START Material for this task

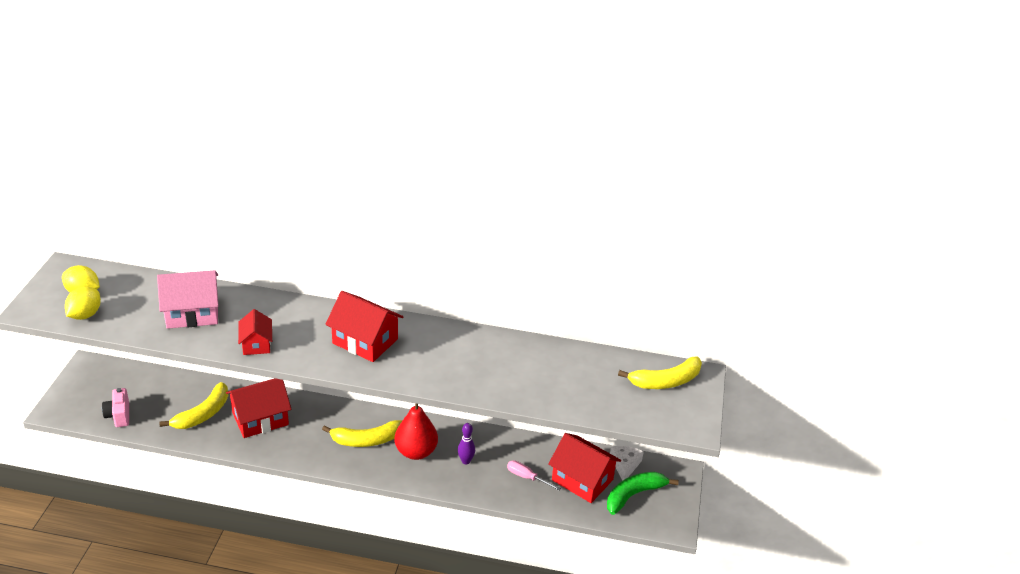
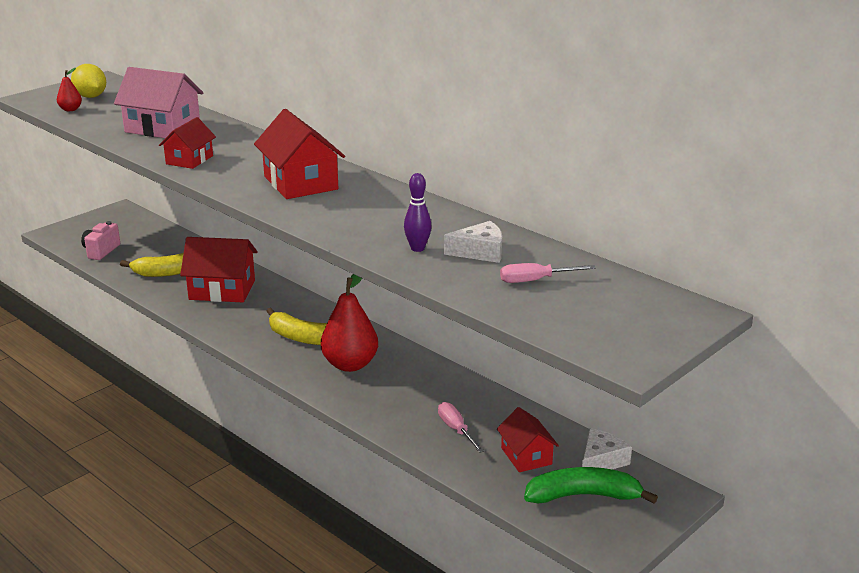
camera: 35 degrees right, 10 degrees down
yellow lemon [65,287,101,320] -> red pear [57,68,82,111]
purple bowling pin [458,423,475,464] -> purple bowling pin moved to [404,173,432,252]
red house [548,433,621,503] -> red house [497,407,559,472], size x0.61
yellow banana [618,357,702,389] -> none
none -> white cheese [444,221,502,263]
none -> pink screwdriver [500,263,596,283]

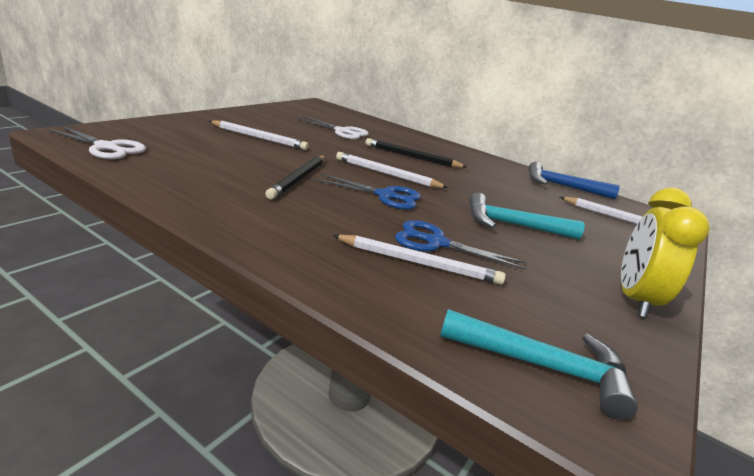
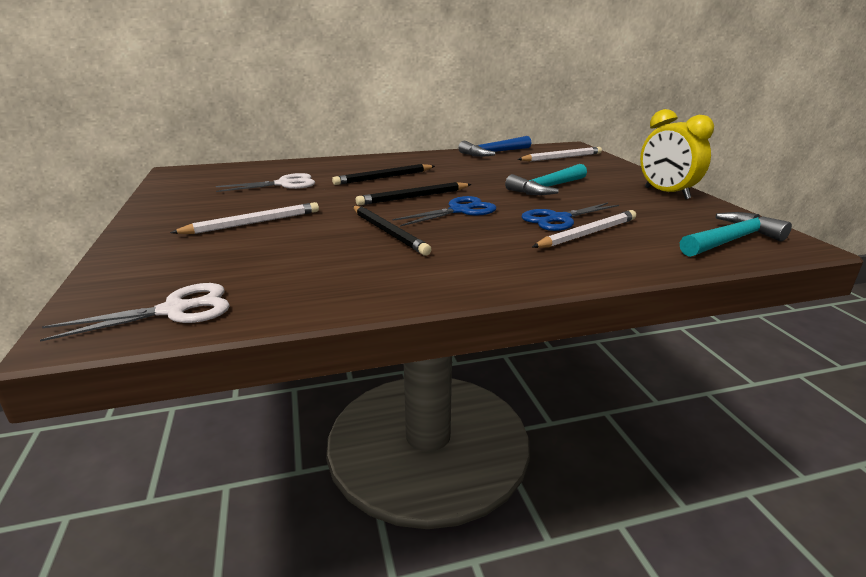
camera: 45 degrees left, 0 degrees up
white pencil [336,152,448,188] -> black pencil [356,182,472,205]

END Material for this task
START Material for this task

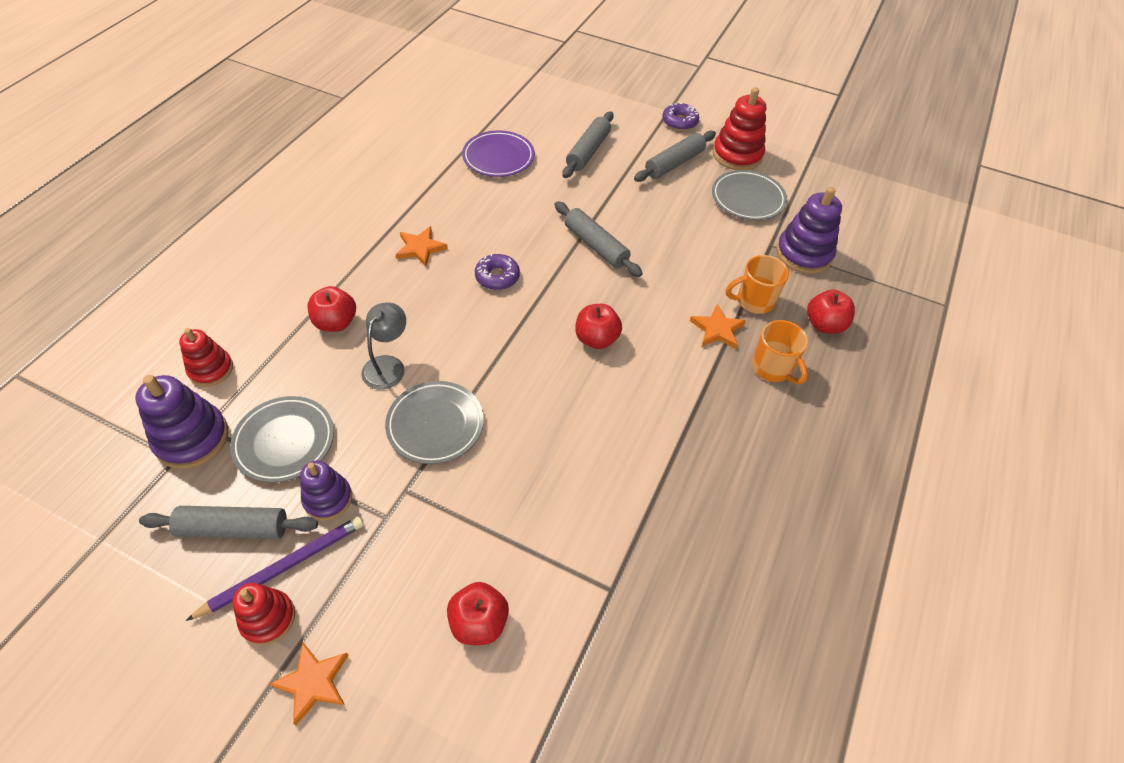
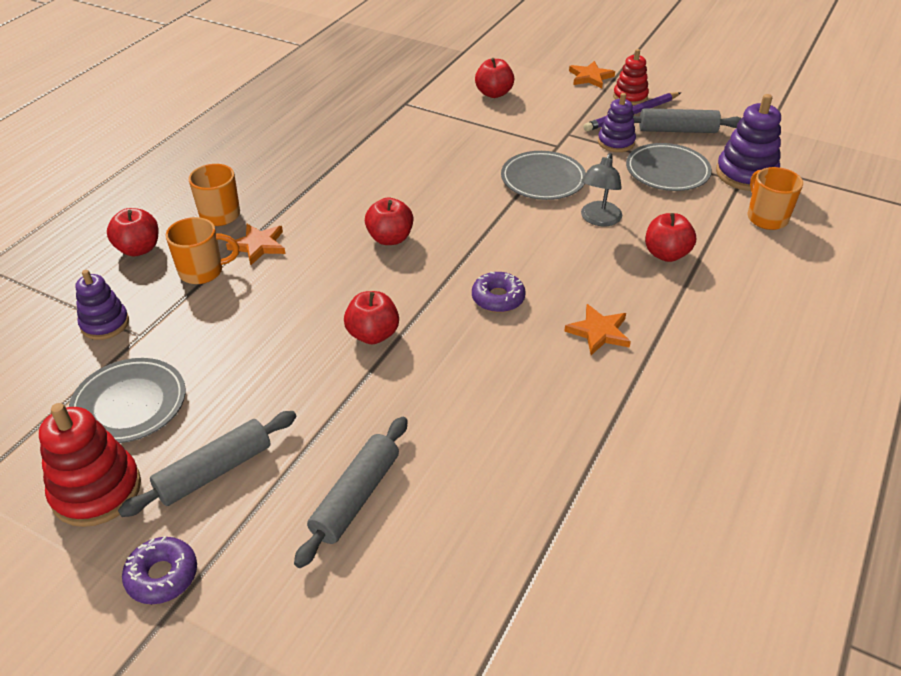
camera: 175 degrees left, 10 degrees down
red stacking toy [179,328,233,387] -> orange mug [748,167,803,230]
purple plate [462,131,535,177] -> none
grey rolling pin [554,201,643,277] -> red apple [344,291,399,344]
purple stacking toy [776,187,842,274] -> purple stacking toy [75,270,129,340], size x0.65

END Material for this task

▸ **What you have to do**:
All lines containing "degrees" in the material above should appear in your reply, copied exactly.

▸ **Solved exercise**:
camera: 35 degrees right, 10 degrees down
camera: 45 degrees left, 0 degrees up
camera: 175 degrees left, 10 degrees down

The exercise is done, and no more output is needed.